[What the exercise asks]: For each line below, print it again exactly as shown.

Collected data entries
**********

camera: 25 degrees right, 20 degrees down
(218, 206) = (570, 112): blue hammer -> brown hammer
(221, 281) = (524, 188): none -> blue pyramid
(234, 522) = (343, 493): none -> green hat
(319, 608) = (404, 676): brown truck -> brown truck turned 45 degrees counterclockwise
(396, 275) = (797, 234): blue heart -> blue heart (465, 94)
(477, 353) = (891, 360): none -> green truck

**********

[Response]:
camera: 25 degrees right, 20 degrees down
(218, 206) = (570, 112): blue hammer -> brown hammer
(221, 281) = (524, 188): none -> blue pyramid
(234, 522) = (343, 493): none -> green hat
(319, 608) = (404, 676): brown truck -> brown truck turned 45 degrees counterclockwise
(396, 275) = (797, 234): blue heart -> blue heart (465, 94)
(477, 353) = (891, 360): none -> green truck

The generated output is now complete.